<<<<

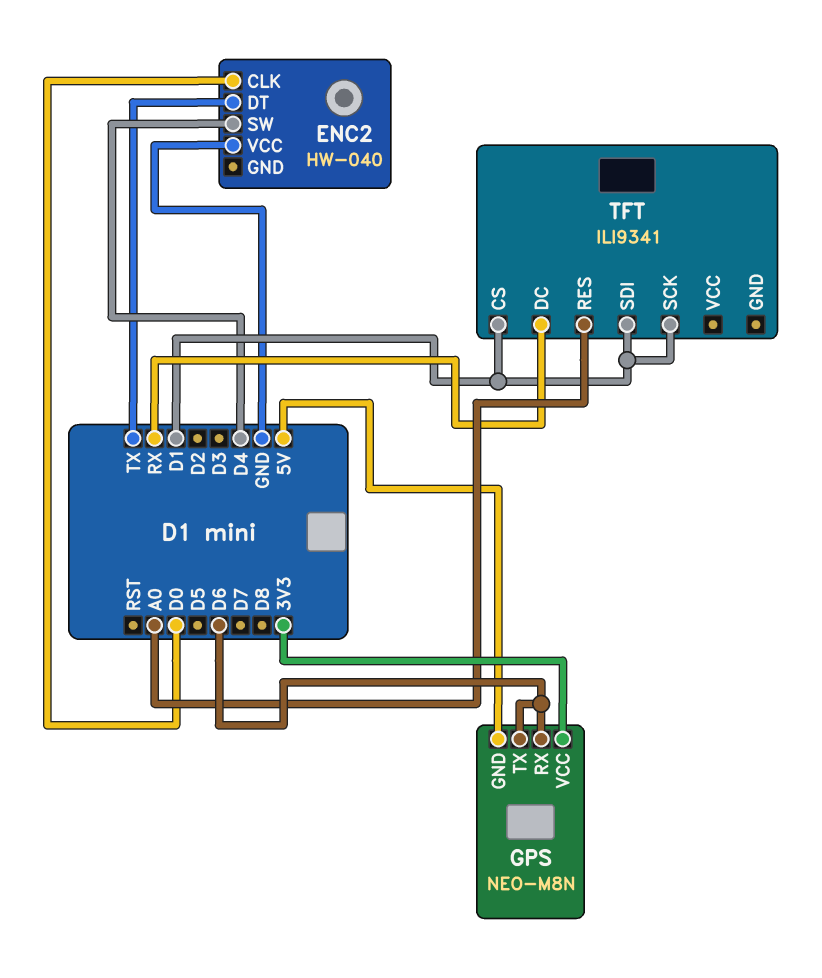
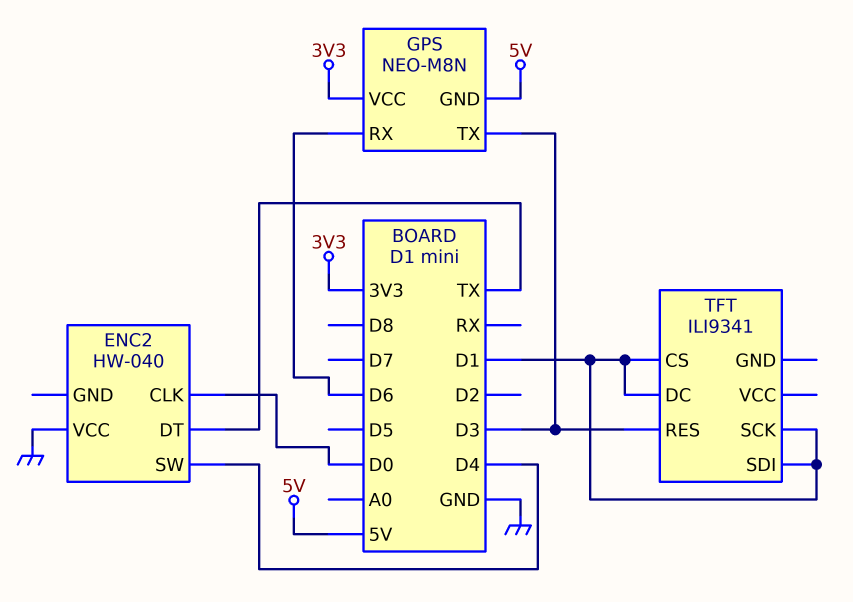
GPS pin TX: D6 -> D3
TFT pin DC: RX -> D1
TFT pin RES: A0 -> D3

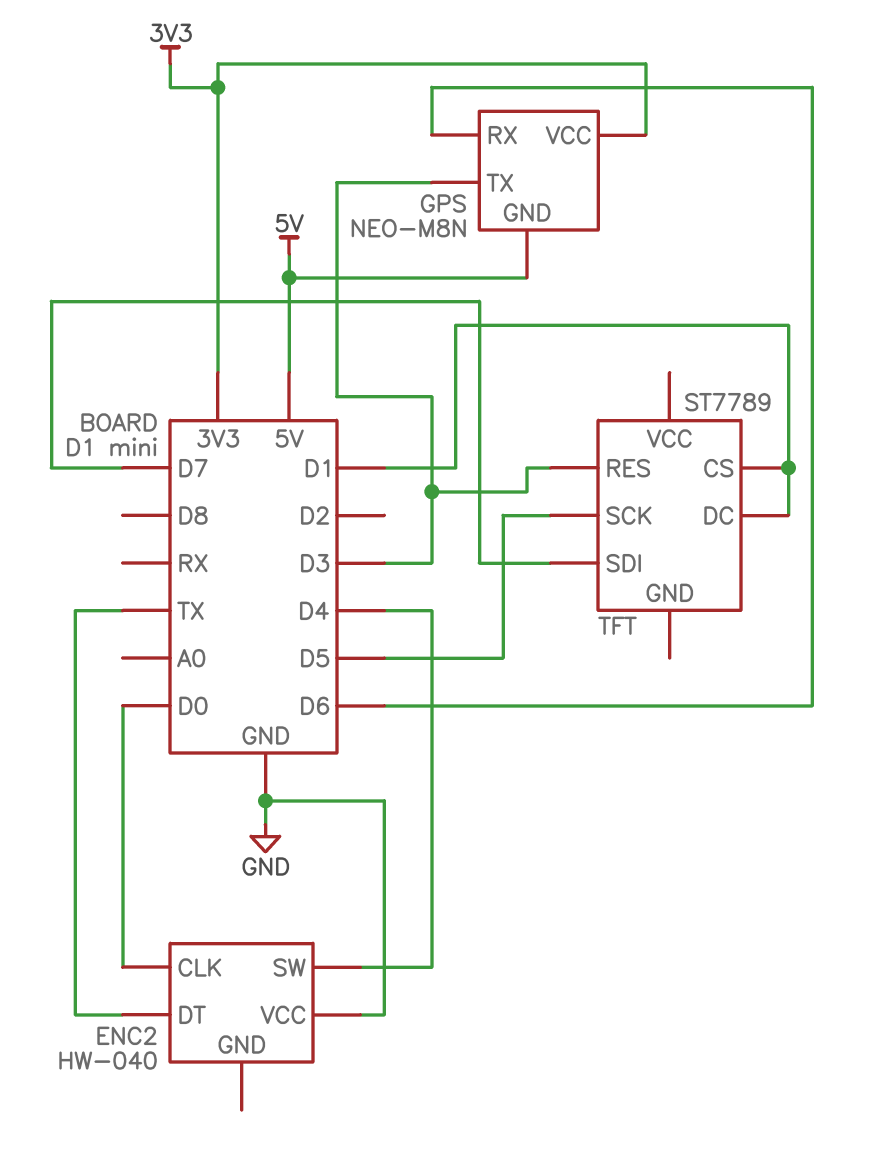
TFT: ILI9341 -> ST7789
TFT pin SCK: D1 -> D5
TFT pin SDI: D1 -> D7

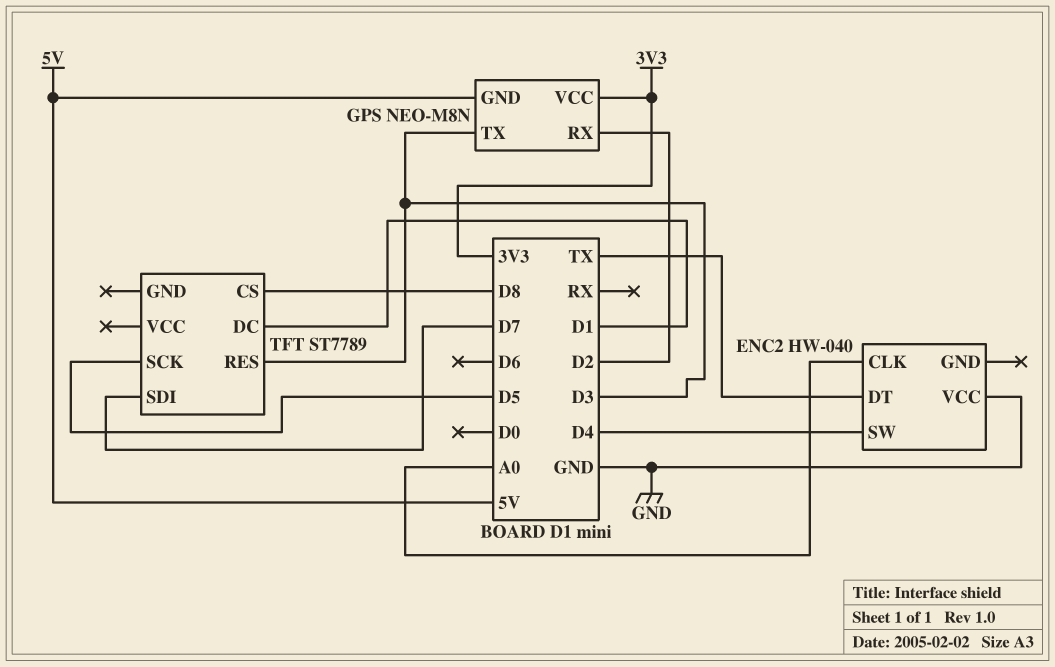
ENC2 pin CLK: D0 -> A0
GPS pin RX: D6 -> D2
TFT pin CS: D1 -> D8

>>>>
<<<<

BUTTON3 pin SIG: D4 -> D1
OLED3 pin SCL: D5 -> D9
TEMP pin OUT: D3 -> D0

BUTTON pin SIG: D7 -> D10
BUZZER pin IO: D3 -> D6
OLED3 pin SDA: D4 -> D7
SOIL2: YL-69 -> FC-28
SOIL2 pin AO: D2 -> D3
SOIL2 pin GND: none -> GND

>>>>
<<<<

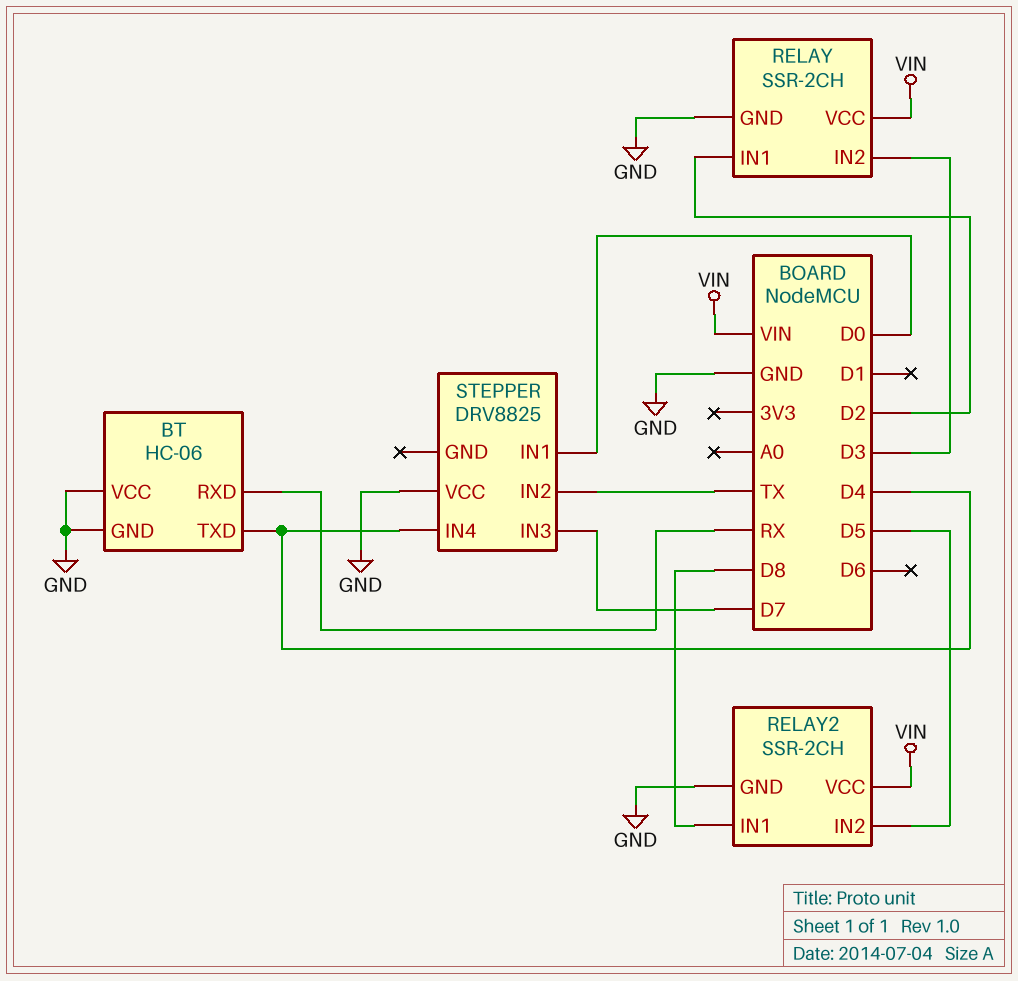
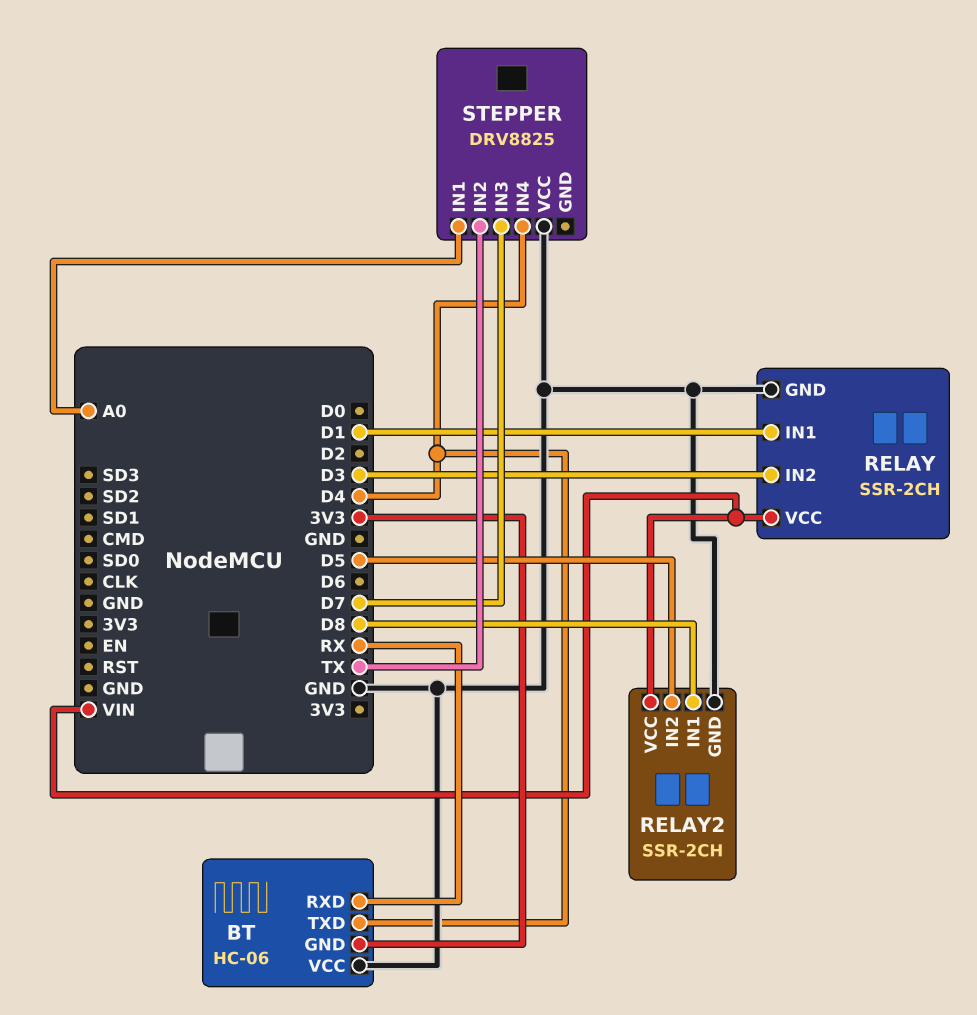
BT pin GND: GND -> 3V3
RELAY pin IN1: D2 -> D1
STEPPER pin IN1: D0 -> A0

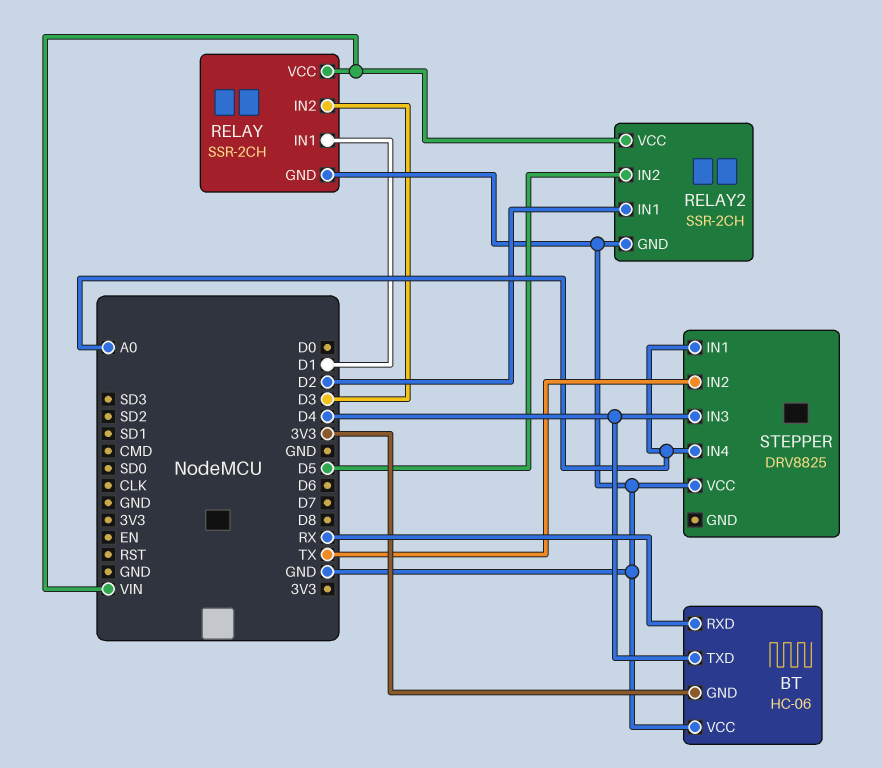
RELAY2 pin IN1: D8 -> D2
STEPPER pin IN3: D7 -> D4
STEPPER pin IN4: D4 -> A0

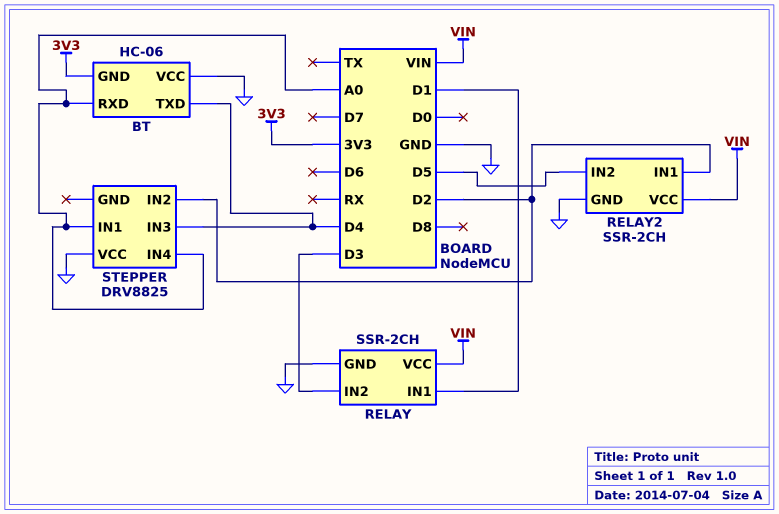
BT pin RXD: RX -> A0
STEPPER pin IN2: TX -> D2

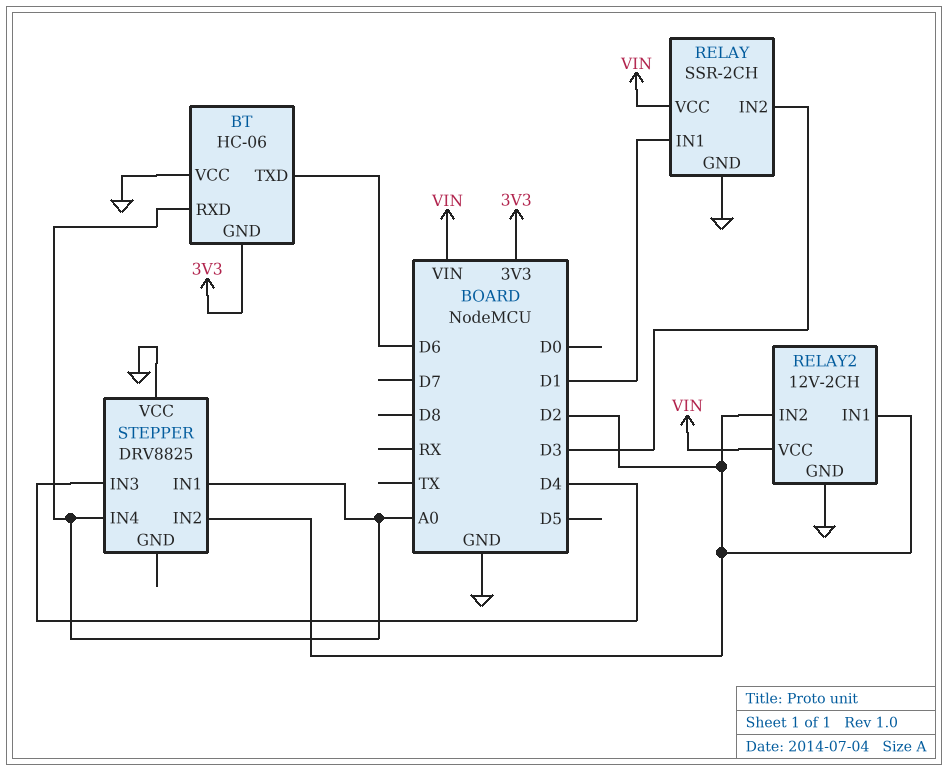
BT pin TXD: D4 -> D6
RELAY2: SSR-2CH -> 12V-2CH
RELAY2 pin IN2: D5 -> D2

>>>>

▸ **WHAT YOU WILL DO**: Looking at the entries above, find how many lines include the word "STEPPER" and write that number alone.

▸ **PROBLEM SOLUTION**: 4